Work to complete
Please copy exactly every line from the one that contains "gray semicircle: (985, 931)" to the end of the data below, with both ends included and no other lines.

Exercise inputs
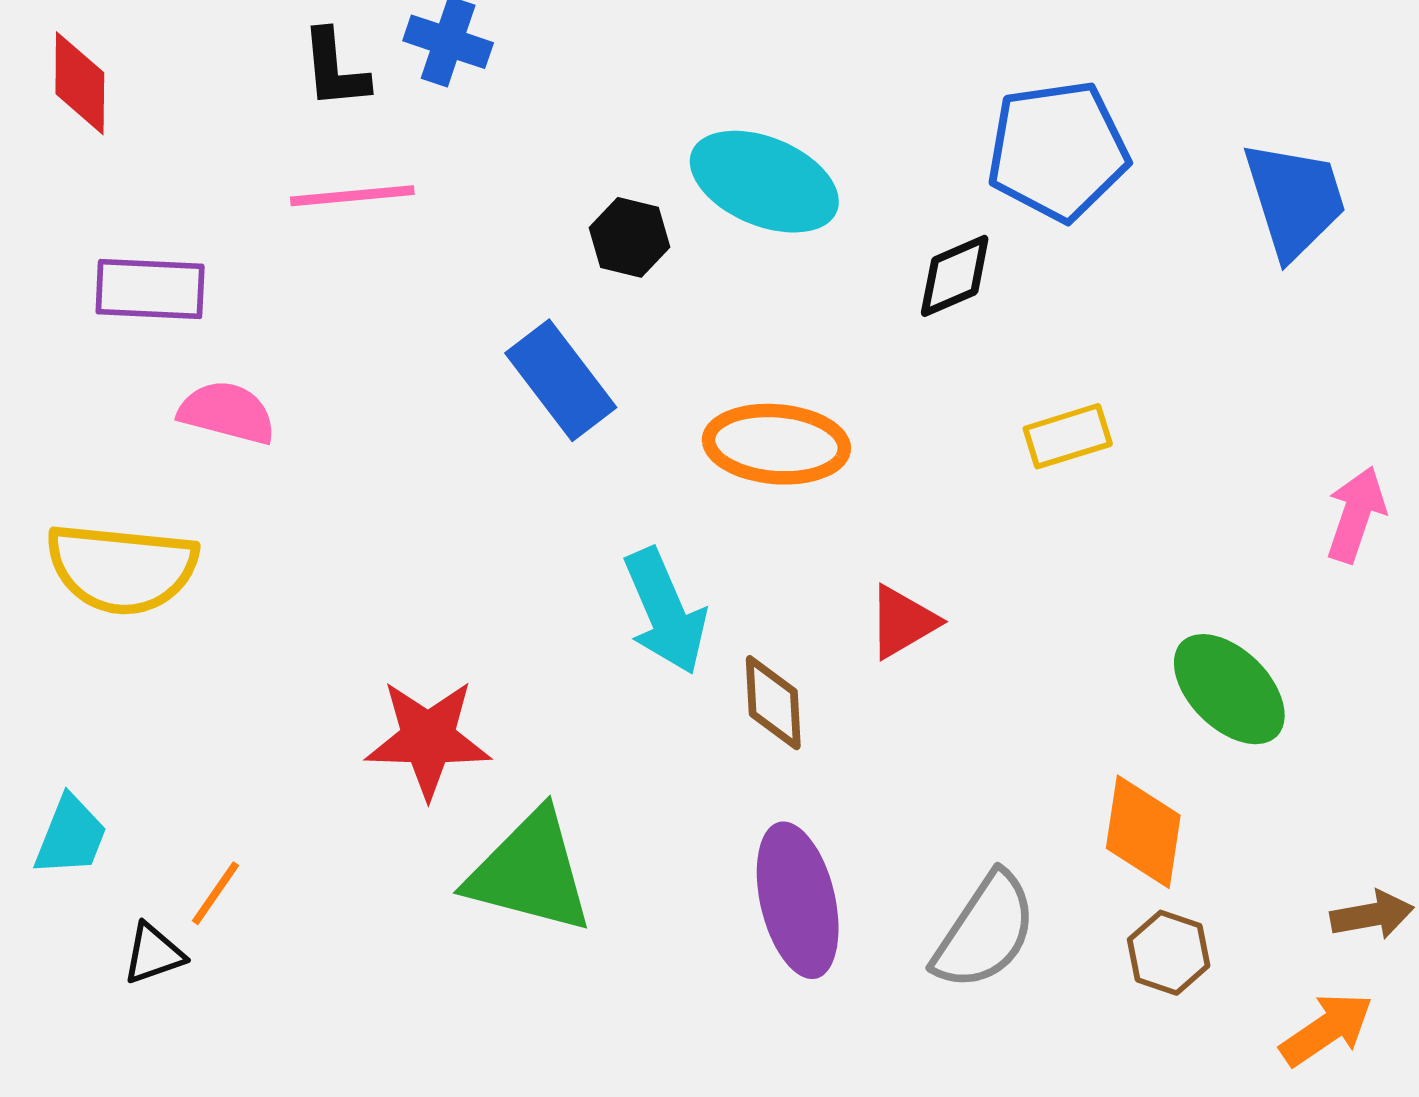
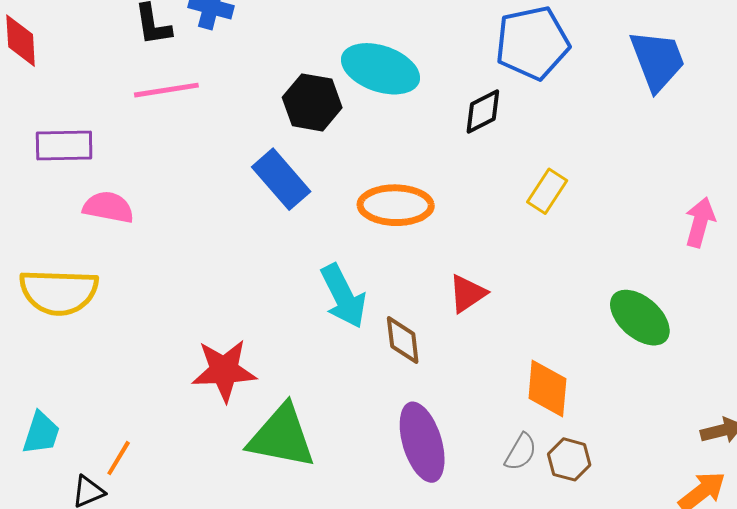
black hexagon: (630, 237) -> (312, 102), size x1.4
yellow rectangle: (1068, 436) -> (547, 191), turned -36
orange diamond: (1143, 832) -> (547, 389), moved
gray semicircle: (985, 931) -> (521, 452), size x0.6
brown hexagon: (1169, 953) -> (569, 459), moved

Task answer
gray semicircle: (985, 931) -> (521, 452), size x0.6
brown hexagon: (1169, 953) -> (569, 459), moved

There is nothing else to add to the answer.